DIRECTIONS
Would you repeat the listing exactly but omit every picture?

DATA
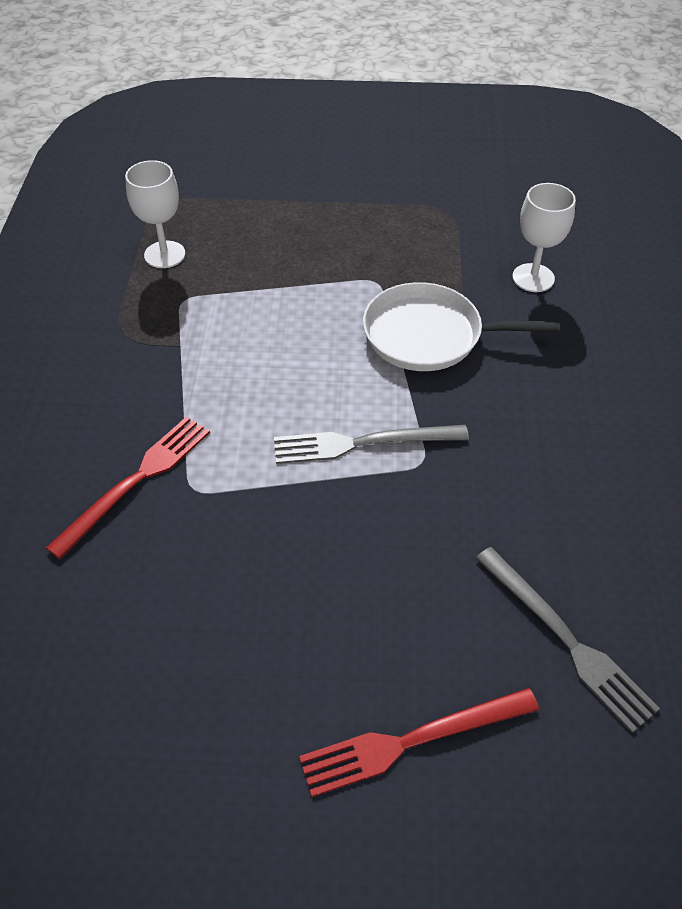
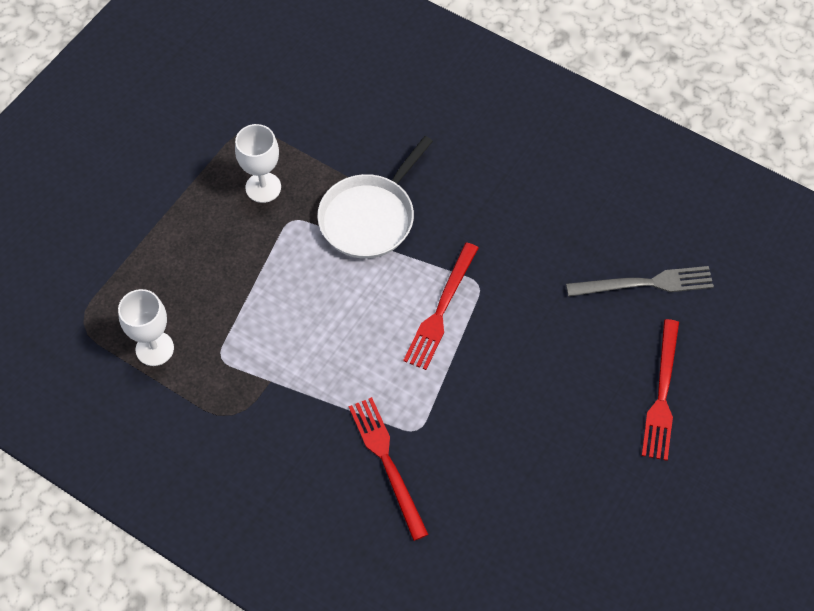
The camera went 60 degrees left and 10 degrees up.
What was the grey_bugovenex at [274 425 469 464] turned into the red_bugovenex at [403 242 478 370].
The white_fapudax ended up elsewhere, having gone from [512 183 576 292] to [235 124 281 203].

ANSWER FOR THE TASK
The camera went 60 degrees left and 10 degrees up.
What was the grey_bugovenex at [274 425 469 464] turned into the red_bugovenex at [403 242 478 370].
The white_fapudax ended up elsewhere, having gone from [512 183 576 292] to [235 124 281 203].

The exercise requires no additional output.